═══ EXTRACTED INFORMATION

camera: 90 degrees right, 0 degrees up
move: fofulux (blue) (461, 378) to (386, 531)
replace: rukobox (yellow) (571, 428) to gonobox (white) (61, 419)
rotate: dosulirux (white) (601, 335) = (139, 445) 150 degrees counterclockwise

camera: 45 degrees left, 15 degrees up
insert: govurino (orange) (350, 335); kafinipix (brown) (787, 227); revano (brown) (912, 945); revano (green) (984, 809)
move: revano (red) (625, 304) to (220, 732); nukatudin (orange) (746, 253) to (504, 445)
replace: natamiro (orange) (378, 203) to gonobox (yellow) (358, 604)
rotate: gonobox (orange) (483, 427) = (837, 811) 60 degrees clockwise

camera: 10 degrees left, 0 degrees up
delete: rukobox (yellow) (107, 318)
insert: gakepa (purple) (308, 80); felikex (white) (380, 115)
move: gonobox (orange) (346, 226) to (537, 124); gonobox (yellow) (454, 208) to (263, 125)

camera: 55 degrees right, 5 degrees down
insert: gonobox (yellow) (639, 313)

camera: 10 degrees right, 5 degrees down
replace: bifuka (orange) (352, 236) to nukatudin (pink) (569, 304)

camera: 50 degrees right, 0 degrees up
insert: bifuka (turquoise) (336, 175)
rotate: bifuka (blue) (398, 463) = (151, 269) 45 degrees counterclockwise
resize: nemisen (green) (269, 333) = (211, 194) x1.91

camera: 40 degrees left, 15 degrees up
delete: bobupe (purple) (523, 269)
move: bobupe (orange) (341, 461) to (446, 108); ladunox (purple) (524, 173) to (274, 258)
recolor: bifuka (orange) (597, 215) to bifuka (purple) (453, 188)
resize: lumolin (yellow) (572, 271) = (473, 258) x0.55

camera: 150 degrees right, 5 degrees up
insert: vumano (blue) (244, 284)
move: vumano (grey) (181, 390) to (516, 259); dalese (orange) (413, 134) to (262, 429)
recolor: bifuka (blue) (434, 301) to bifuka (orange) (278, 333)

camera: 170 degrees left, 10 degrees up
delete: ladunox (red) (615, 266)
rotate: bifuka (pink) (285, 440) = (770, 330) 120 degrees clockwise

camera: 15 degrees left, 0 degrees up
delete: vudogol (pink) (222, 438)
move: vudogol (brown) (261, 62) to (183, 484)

══════

TASK DESCRIPTION – Give again, exactly as written, every line from the first one above through the line that has "replace: rukobox (yellow)" in it.

TASK RESULT –
camera: 90 degrees right, 0 degrees up
move: fofulux (blue) (461, 378) to (386, 531)
replace: rukobox (yellow) (571, 428) to gonobox (white) (61, 419)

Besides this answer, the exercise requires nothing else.